- YOUR OBJECTIVE: Copy exactly the stretch of data below from the line with "(378, 327) = (506, 473): purple" through the line with "(605, 107) = (665, 138): white clock -> none", including both of those lines.

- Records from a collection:
# # # #
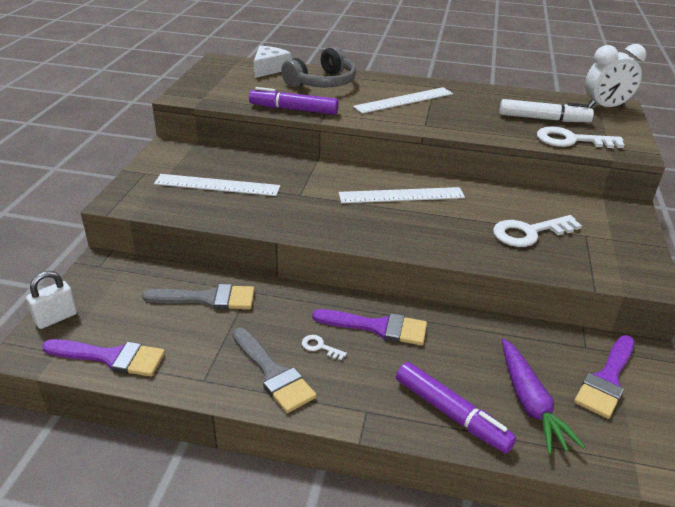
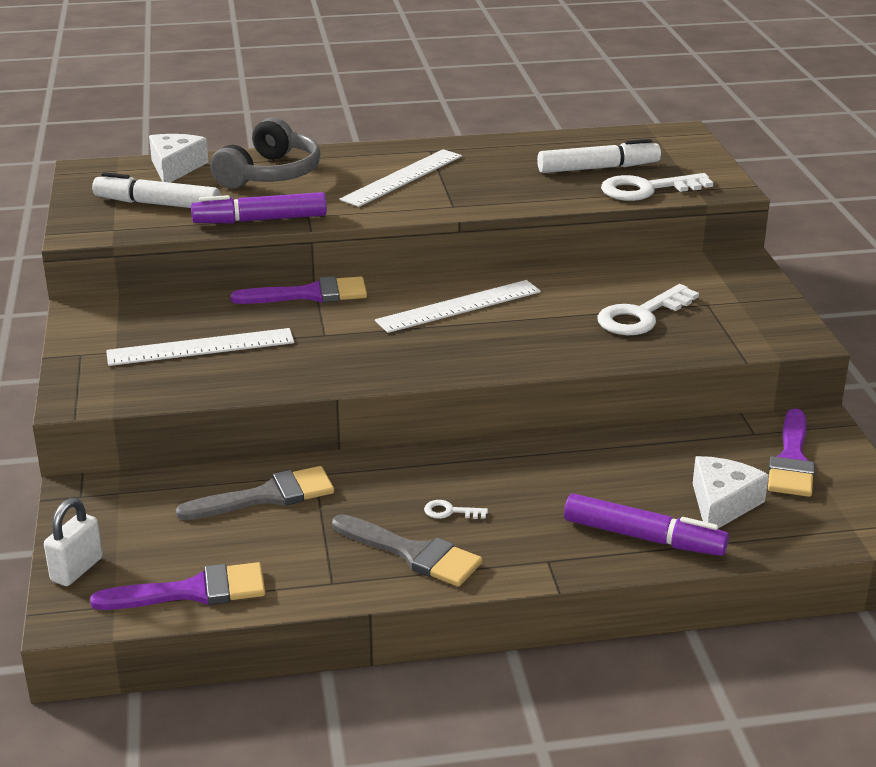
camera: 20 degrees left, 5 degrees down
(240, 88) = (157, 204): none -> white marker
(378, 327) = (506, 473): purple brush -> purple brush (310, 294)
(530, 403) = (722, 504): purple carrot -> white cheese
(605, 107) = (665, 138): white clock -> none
# # # #
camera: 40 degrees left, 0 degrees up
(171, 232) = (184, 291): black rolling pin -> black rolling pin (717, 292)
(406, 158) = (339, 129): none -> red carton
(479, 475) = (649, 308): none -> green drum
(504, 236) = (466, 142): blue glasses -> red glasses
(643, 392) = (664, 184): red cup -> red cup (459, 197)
# # # #
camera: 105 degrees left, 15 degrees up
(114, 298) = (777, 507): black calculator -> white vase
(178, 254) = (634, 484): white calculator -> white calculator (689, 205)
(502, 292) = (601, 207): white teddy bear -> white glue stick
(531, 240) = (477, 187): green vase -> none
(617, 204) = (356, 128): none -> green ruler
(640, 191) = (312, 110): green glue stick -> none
# # # #
- COMPLETED EXERCISE:
(378, 327) = (506, 473): purple brush -> purple brush (310, 294)
(530, 403) = (722, 504): purple carrot -> white cheese
(605, 107) = (665, 138): white clock -> none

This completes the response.